#### WORK INSTRUCTIONS:
Repeat every line of the listing below word for word.

━━ RECORDS SUPPLIED ━━

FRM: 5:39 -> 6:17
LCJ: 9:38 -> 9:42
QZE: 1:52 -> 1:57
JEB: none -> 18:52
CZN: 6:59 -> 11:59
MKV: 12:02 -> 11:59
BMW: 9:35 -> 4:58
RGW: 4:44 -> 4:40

━━━

#### FULL SOLUTION:
FRM: 5:39 -> 6:17
LCJ: 9:38 -> 9:42
QZE: 1:52 -> 1:57
JEB: none -> 18:52
CZN: 6:59 -> 11:59
MKV: 12:02 -> 11:59
BMW: 9:35 -> 4:58
RGW: 4:44 -> 4:40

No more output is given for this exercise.